# Source records start

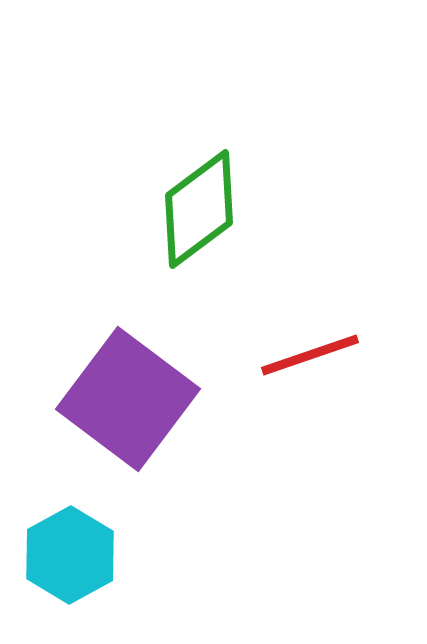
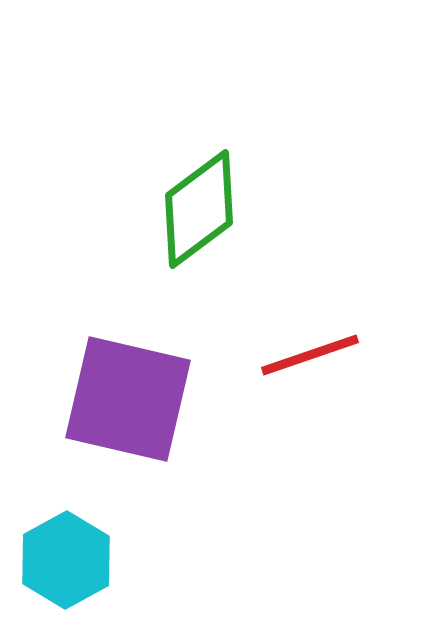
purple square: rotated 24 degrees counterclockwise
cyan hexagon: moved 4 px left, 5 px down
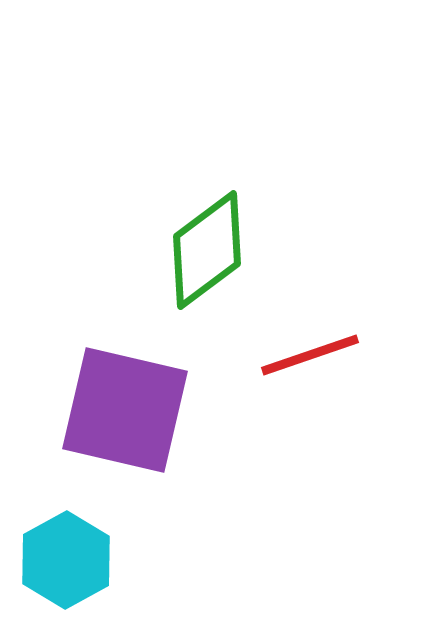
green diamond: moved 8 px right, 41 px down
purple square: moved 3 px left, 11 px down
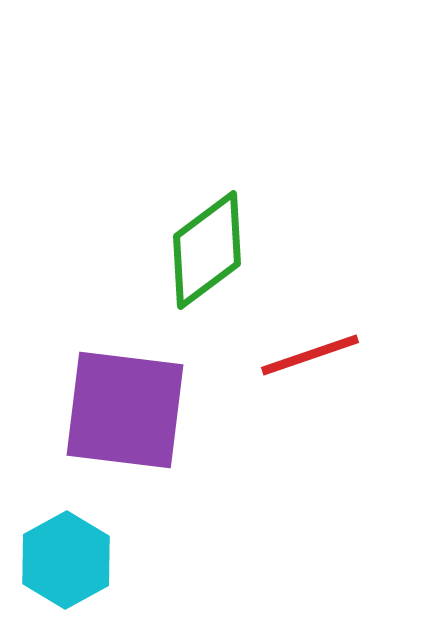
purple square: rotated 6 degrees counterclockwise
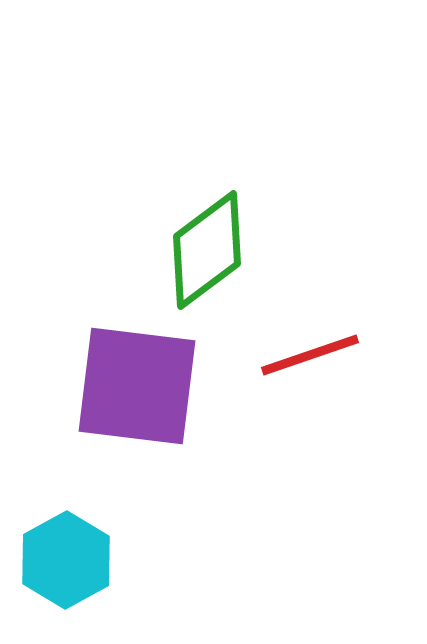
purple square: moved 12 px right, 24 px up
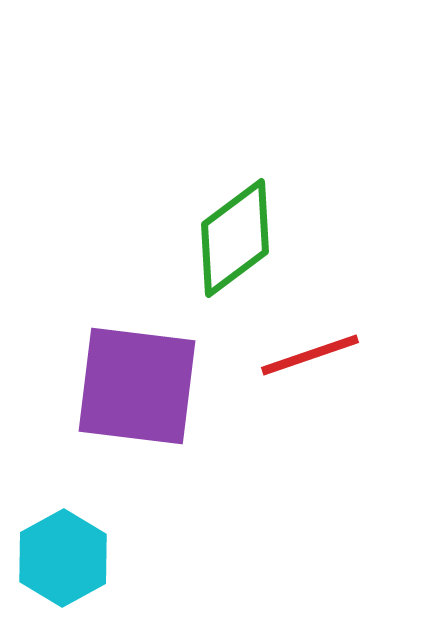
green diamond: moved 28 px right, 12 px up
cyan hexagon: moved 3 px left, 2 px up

# Source records end
# Source records start

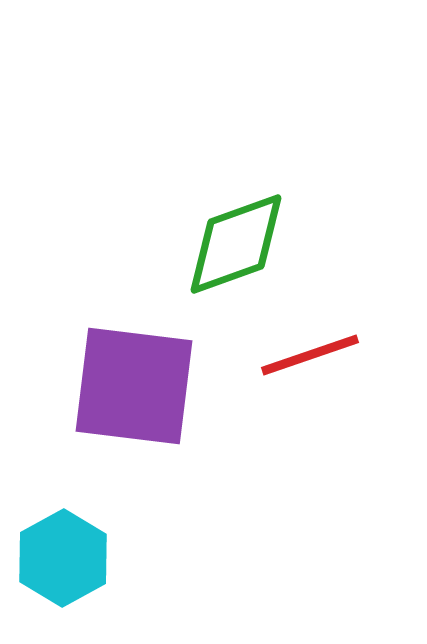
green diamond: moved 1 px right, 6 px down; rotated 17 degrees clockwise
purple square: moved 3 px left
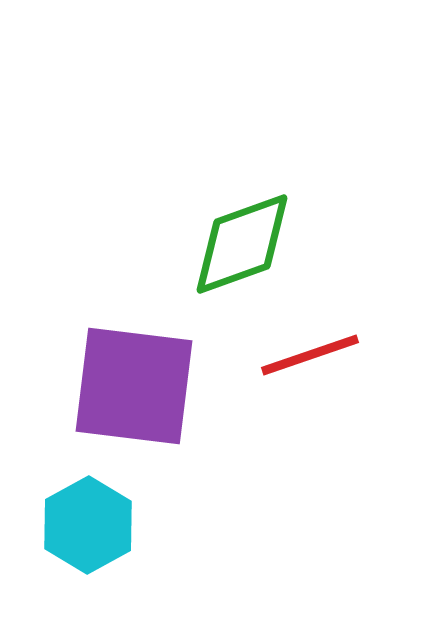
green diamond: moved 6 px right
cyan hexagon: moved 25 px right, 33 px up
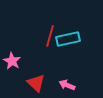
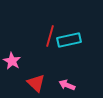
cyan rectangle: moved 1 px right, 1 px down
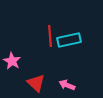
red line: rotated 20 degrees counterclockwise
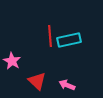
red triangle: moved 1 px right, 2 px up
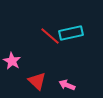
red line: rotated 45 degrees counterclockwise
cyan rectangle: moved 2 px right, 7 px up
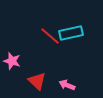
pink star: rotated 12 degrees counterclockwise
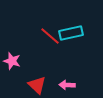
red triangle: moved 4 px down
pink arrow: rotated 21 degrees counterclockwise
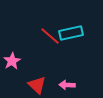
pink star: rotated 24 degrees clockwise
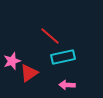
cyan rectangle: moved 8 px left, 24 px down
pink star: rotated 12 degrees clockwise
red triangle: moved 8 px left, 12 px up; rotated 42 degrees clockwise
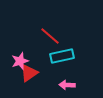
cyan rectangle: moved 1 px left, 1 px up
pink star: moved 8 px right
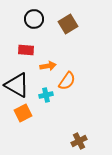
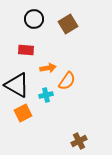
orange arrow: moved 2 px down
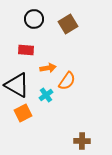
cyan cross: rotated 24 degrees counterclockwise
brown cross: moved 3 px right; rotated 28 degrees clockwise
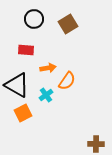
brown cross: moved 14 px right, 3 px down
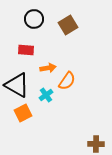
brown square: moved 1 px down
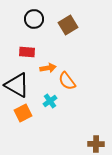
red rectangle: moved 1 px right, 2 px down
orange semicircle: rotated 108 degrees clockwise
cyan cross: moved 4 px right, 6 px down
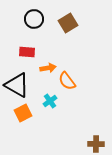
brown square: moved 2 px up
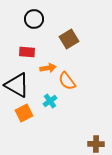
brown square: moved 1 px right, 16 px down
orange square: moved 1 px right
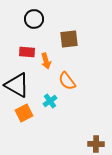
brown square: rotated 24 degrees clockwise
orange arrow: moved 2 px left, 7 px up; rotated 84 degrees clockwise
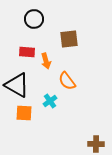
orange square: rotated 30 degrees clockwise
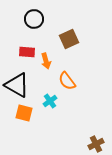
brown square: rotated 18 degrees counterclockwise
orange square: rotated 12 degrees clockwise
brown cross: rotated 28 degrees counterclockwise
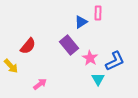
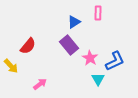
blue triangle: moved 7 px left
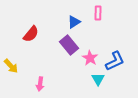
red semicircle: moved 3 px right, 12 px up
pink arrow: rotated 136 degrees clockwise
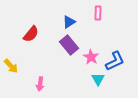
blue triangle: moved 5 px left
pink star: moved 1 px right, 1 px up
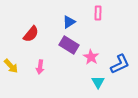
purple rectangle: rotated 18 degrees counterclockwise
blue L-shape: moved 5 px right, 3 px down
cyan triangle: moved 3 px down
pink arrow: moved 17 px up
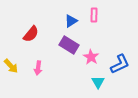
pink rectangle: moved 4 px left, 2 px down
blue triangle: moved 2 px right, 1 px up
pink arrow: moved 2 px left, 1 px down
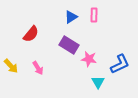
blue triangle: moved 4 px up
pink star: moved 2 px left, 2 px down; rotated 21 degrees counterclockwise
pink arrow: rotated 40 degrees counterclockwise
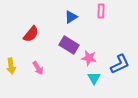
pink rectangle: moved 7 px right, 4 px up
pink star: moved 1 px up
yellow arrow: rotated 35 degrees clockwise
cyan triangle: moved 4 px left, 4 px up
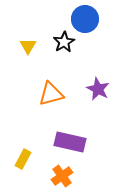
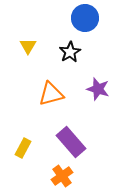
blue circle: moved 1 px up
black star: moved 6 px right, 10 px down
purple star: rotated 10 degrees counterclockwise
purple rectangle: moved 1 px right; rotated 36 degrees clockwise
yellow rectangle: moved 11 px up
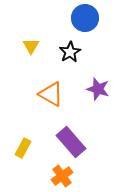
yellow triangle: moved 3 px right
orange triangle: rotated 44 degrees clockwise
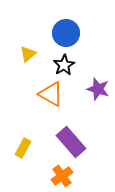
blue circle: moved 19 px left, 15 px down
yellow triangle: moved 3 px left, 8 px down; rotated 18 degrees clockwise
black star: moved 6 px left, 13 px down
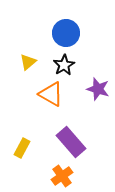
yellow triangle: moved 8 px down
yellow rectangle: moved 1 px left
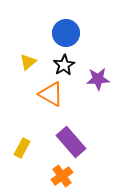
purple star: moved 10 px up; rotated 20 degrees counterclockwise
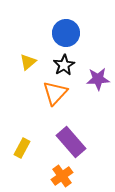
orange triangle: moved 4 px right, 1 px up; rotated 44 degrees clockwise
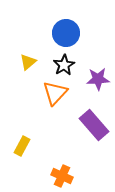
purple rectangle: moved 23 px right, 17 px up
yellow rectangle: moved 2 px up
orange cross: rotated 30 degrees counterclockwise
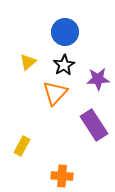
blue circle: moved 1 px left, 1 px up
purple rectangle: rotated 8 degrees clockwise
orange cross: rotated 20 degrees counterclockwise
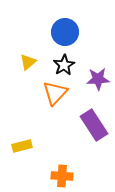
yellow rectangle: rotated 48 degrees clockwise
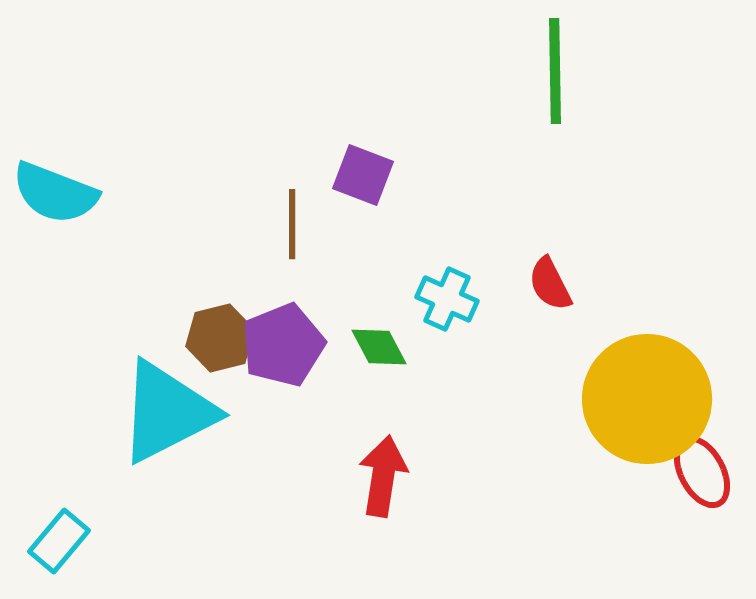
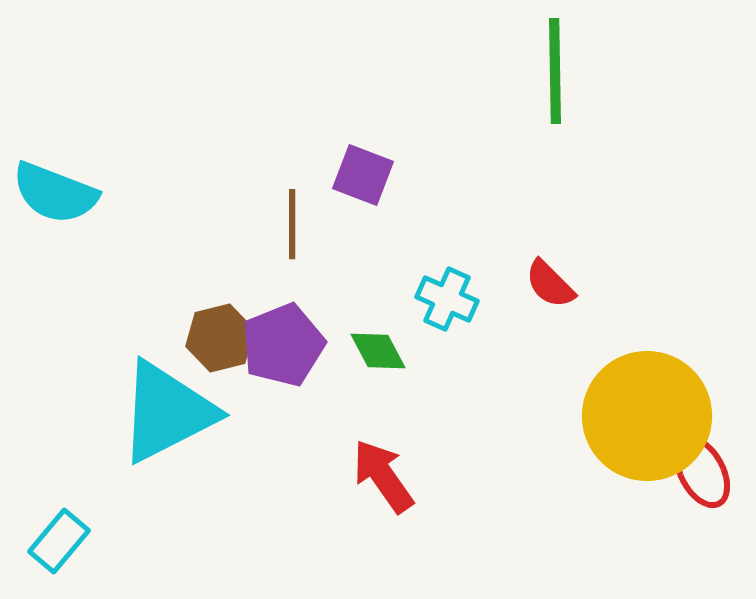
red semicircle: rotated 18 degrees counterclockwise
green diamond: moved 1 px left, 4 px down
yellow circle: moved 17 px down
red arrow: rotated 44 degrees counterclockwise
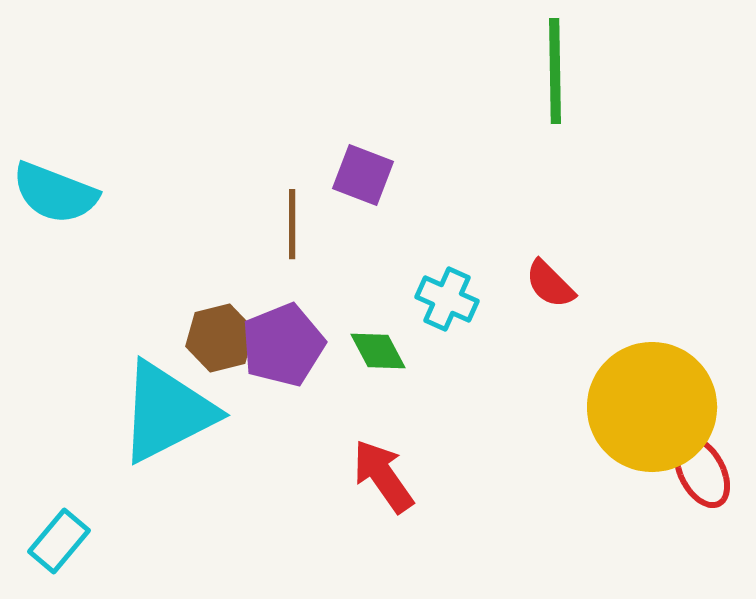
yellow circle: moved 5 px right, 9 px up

# Source records end

Please pick out every line in the entries above that contains the word "yellow" and copy each one.

◆ Task answer ◆
yellow arrow: rotated 35 degrees clockwise
yellow rectangle: moved 11 px up
yellow triangle: moved 3 px right
yellow triangle: moved 3 px left, 8 px down; rotated 18 degrees clockwise
yellow triangle: moved 8 px down
yellow rectangle: moved 1 px left
yellow rectangle: moved 2 px up
yellow rectangle: rotated 48 degrees clockwise
yellow circle: moved 17 px down
yellow circle: moved 5 px right, 9 px up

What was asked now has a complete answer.